TASK DETAILS: Exactly as written, set down every entry once more.
+++ RECORD SET +++
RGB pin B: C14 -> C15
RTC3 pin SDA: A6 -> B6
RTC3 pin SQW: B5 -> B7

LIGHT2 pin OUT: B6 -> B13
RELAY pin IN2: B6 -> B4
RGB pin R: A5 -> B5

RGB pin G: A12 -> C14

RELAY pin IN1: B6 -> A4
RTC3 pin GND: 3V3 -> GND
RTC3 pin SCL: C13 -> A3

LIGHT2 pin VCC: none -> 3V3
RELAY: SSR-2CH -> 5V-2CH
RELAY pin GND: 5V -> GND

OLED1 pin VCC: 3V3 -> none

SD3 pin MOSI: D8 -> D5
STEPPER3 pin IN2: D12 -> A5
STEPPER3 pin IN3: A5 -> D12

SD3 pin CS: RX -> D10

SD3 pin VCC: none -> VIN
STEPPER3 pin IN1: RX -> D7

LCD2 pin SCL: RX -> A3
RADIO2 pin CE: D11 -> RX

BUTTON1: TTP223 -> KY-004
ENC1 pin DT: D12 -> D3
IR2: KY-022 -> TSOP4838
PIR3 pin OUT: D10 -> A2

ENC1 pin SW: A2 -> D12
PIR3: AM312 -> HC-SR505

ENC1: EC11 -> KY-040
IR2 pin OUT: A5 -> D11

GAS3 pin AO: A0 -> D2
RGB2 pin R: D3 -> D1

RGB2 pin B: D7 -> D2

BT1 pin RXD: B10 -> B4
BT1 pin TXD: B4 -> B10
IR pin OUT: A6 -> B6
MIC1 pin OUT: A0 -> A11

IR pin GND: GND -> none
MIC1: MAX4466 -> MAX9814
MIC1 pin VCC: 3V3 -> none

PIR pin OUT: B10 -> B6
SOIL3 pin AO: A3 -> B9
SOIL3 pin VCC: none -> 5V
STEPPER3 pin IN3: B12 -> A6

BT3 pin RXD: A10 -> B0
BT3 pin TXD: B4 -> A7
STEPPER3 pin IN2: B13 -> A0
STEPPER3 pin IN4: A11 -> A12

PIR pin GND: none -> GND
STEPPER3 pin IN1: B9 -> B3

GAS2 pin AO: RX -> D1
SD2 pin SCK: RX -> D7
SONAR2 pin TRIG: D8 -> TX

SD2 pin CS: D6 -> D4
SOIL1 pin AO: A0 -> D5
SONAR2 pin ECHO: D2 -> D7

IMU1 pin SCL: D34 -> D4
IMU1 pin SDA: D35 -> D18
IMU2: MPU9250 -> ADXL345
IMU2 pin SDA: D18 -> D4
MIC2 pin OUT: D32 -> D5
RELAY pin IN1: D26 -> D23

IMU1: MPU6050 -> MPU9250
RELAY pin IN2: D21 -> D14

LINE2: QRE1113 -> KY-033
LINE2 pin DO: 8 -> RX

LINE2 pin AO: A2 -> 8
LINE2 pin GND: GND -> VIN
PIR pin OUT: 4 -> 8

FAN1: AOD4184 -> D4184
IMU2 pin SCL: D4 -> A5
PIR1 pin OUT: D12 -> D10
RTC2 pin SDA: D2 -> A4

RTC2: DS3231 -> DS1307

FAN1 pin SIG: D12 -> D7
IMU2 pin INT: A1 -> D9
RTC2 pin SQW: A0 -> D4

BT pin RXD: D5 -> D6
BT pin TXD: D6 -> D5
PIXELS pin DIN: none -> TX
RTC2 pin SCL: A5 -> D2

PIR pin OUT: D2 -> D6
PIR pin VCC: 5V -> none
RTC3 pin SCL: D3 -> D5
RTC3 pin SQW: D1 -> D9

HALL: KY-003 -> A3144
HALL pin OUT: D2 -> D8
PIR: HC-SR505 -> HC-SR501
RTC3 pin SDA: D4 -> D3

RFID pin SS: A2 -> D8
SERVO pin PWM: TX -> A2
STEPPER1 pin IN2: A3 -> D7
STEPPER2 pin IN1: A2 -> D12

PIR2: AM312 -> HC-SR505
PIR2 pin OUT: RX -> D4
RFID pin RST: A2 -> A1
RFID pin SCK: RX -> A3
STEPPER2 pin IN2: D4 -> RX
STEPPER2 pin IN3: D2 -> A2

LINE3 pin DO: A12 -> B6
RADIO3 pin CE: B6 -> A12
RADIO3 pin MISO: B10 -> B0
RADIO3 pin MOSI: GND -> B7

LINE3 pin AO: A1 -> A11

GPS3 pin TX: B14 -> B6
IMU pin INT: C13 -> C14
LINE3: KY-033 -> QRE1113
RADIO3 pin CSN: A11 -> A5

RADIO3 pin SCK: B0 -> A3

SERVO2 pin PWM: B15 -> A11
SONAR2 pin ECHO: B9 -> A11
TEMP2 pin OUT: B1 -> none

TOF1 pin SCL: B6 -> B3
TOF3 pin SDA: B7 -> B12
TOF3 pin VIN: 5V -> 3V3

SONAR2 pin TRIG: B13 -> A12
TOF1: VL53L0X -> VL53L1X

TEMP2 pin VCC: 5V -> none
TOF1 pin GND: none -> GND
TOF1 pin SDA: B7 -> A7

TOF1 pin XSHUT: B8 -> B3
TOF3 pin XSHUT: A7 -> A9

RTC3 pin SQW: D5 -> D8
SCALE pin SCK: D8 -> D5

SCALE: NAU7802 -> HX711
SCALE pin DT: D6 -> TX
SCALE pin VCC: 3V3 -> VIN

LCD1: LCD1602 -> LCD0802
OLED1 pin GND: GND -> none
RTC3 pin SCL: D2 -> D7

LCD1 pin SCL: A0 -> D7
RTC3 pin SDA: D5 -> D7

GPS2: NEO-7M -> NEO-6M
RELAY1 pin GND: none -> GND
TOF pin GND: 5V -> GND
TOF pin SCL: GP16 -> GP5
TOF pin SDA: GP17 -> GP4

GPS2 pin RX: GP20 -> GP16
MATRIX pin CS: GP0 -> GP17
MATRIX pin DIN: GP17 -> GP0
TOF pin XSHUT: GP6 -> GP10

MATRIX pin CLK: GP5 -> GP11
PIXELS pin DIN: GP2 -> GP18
+++
FINISHED TASK:
RGB pin B: C14 -> C15
RTC3 pin SDA: A6 -> B6
RTC3 pin SQW: B5 -> B7

LIGHT2 pin OUT: B6 -> B13
RELAY pin IN2: B6 -> B4
RGB pin R: A5 -> B5

RGB pin G: A12 -> C14

RELAY pin IN1: B6 -> A4
RTC3 pin GND: 3V3 -> GND
RTC3 pin SCL: C13 -> A3

LIGHT2 pin VCC: none -> 3V3
RELAY: SSR-2CH -> 5V-2CH
RELAY pin GND: 5V -> GND

OLED1 pin VCC: 3V3 -> none

SD3 pin MOSI: D8 -> D5
STEPPER3 pin IN2: D12 -> A5
STEPPER3 pin IN3: A5 -> D12

SD3 pin CS: RX -> D10

SD3 pin VCC: none -> VIN
STEPPER3 pin IN1: RX -> D7

LCD2 pin SCL: RX -> A3
RADIO2 pin CE: D11 -> RX

BUTTON1: TTP223 -> KY-004
ENC1 pin DT: D12 -> D3
IR2: KY-022 -> TSOP4838
PIR3 pin OUT: D10 -> A2

ENC1 pin SW: A2 -> D12
PIR3: AM312 -> HC-SR505

ENC1: EC11 -> KY-040
IR2 pin OUT: A5 -> D11

GAS3 pin AO: A0 -> D2
RGB2 pin R: D3 -> D1

RGB2 pin B: D7 -> D2

BT1 pin RXD: B10 -> B4
BT1 pin TXD: B4 -> B10
IR pin OUT: A6 -> B6
MIC1 pin OUT: A0 -> A11

IR pin GND: GND -> none
MIC1: MAX4466 -> MAX9814
MIC1 pin VCC: 3V3 -> none

PIR pin OUT: B10 -> B6
SOIL3 pin AO: A3 -> B9
SOIL3 pin VCC: none -> 5V
STEPPER3 pin IN3: B12 -> A6

BT3 pin RXD: A10 -> B0
BT3 pin TXD: B4 -> A7
STEPPER3 pin IN2: B13 -> A0
STEPPER3 pin IN4: A11 -> A12

PIR pin GND: none -> GND
STEPPER3 pin IN1: B9 -> B3

GAS2 pin AO: RX -> D1
SD2 pin SCK: RX -> D7
SONAR2 pin TRIG: D8 -> TX

SD2 pin CS: D6 -> D4
SOIL1 pin AO: A0 -> D5
SONAR2 pin ECHO: D2 -> D7

IMU1 pin SCL: D34 -> D4
IMU1 pin SDA: D35 -> D18
IMU2: MPU9250 -> ADXL345
IMU2 pin SDA: D18 -> D4
MIC2 pin OUT: D32 -> D5
RELAY pin IN1: D26 -> D23

IMU1: MPU6050 -> MPU9250
RELAY pin IN2: D21 -> D14

LINE2: QRE1113 -> KY-033
LINE2 pin DO: 8 -> RX

LINE2 pin AO: A2 -> 8
LINE2 pin GND: GND -> VIN
PIR pin OUT: 4 -> 8

FAN1: AOD4184 -> D4184
IMU2 pin SCL: D4 -> A5
PIR1 pin OUT: D12 -> D10
RTC2 pin SDA: D2 -> A4

RTC2: DS3231 -> DS1307

FAN1 pin SIG: D12 -> D7
IMU2 pin INT: A1 -> D9
RTC2 pin SQW: A0 -> D4

BT pin RXD: D5 -> D6
BT pin TXD: D6 -> D5
PIXELS pin DIN: none -> TX
RTC2 pin SCL: A5 -> D2

PIR pin OUT: D2 -> D6
PIR pin VCC: 5V -> none
RTC3 pin SCL: D3 -> D5
RTC3 pin SQW: D1 -> D9

HALL: KY-003 -> A3144
HALL pin OUT: D2 -> D8
PIR: HC-SR505 -> HC-SR501
RTC3 pin SDA: D4 -> D3

RFID pin SS: A2 -> D8
SERVO pin PWM: TX -> A2
STEPPER1 pin IN2: A3 -> D7
STEPPER2 pin IN1: A2 -> D12

PIR2: AM312 -> HC-SR505
PIR2 pin OUT: RX -> D4
RFID pin RST: A2 -> A1
RFID pin SCK: RX -> A3
STEPPER2 pin IN2: D4 -> RX
STEPPER2 pin IN3: D2 -> A2

LINE3 pin DO: A12 -> B6
RADIO3 pin CE: B6 -> A12
RADIO3 pin MISO: B10 -> B0
RADIO3 pin MOSI: GND -> B7

LINE3 pin AO: A1 -> A11

GPS3 pin TX: B14 -> B6
IMU pin INT: C13 -> C14
LINE3: KY-033 -> QRE1113
RADIO3 pin CSN: A11 -> A5

RADIO3 pin SCK: B0 -> A3

SERVO2 pin PWM: B15 -> A11
SONAR2 pin ECHO: B9 -> A11
TEMP2 pin OUT: B1 -> none

TOF1 pin SCL: B6 -> B3
TOF3 pin SDA: B7 -> B12
TOF3 pin VIN: 5V -> 3V3

SONAR2 pin TRIG: B13 -> A12
TOF1: VL53L0X -> VL53L1X

TEMP2 pin VCC: 5V -> none
TOF1 pin GND: none -> GND
TOF1 pin SDA: B7 -> A7

TOF1 pin XSHUT: B8 -> B3
TOF3 pin XSHUT: A7 -> A9

RTC3 pin SQW: D5 -> D8
SCALE pin SCK: D8 -> D5

SCALE: NAU7802 -> HX711
SCALE pin DT: D6 -> TX
SCALE pin VCC: 3V3 -> VIN

LCD1: LCD1602 -> LCD0802
OLED1 pin GND: GND -> none
RTC3 pin SCL: D2 -> D7

LCD1 pin SCL: A0 -> D7
RTC3 pin SDA: D5 -> D7

GPS2: NEO-7M -> NEO-6M
RELAY1 pin GND: none -> GND
TOF pin GND: 5V -> GND
TOF pin SCL: GP16 -> GP5
TOF pin SDA: GP17 -> GP4

GPS2 pin RX: GP20 -> GP16
MATRIX pin CS: GP0 -> GP17
MATRIX pin DIN: GP17 -> GP0
TOF pin XSHUT: GP6 -> GP10

MATRIX pin CLK: GP5 -> GP11
PIXELS pin DIN: GP2 -> GP18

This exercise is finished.